Give again only what runs from the line with "brown brush [641,265,662,332]" to the final line of the entries below, exactly as written and without pictures.

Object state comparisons
BEGIN
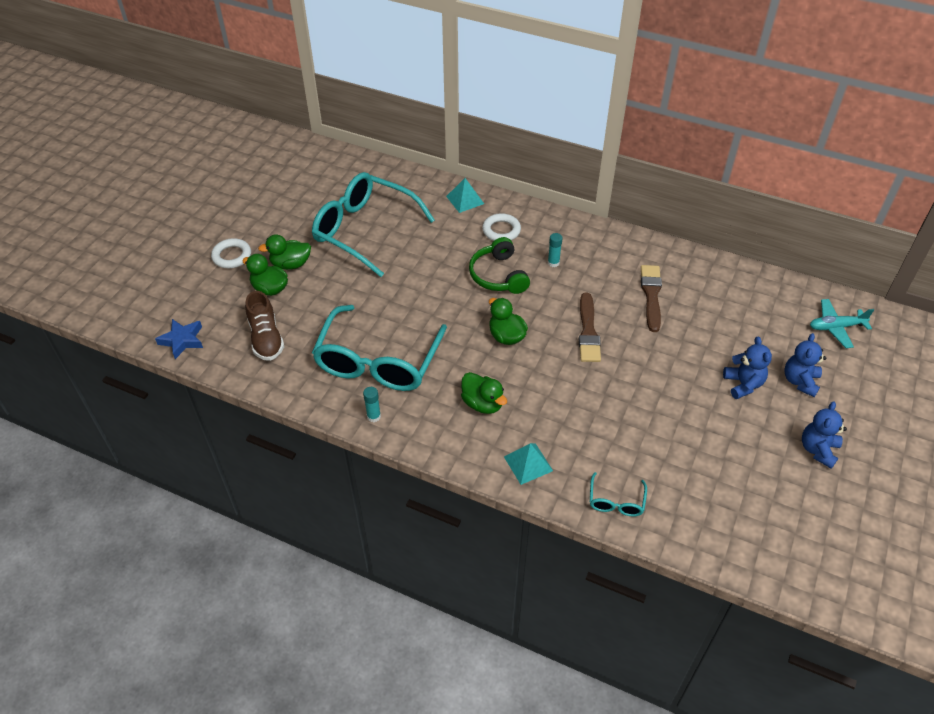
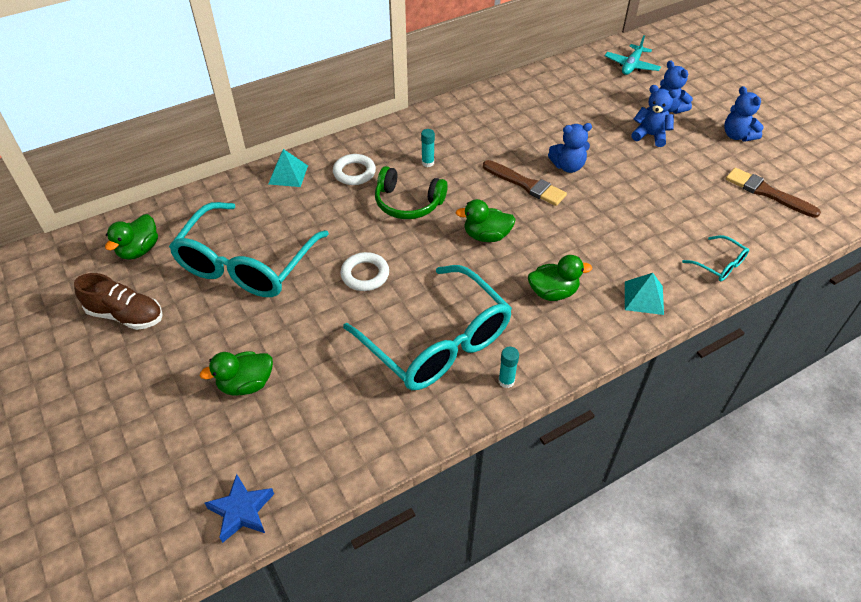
camera: 55 degrees left, 0 degrees up
white ring [211,238,251,268] -> white ring moved to [340,252,389,291]
brown shoe [245,291,284,361] -> brown shoe moved to [74,273,163,330]
green duck [258,234,311,270] -> green duck moved to [105,214,158,260]
turquoise glasses [312,172,435,277] -> turquoise glasses turned 45 degrees counterclockwise [169,202,329,297]
brown brush [641,265,662,332] -> brown brush moved to [726,168,821,218]
none -> blue teddy bear [548,123,592,173]

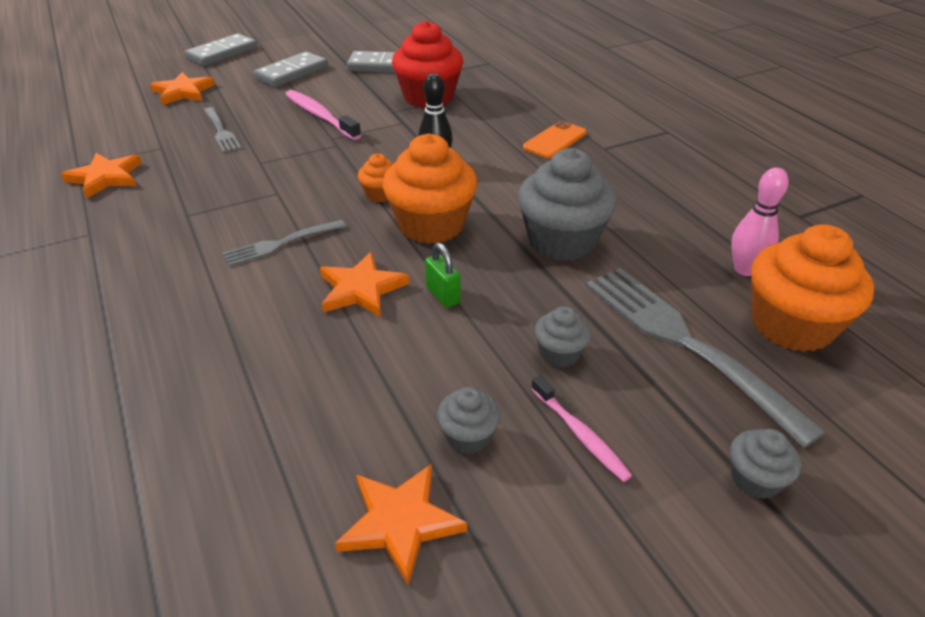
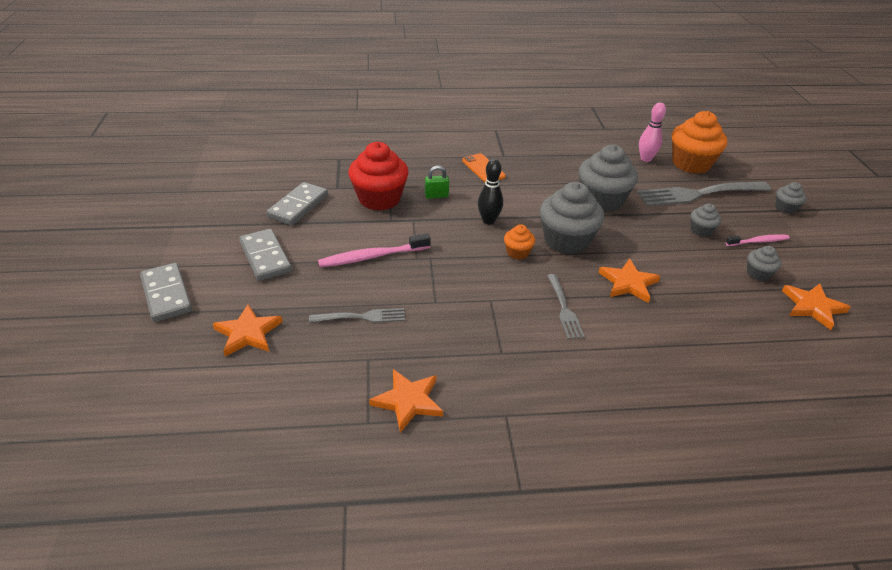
camera: 70 degrees left, 0 degrees up
orange cupcake [382,134,478,244] -> grey cupcake [540,182,604,255]
green padlock [425,243,461,308] -> green padlock moved to [425,166,449,199]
END
Task answer>
brown brush [641,265,662,332] -> brown brush moved to [726,168,821,218]
none -> blue teddy bear [548,123,592,173]

camera: 70 degrees left, 0 degrees up
orange cupcake [382,134,478,244] -> grey cupcake [540,182,604,255]
green padlock [425,243,461,308] -> green padlock moved to [425,166,449,199]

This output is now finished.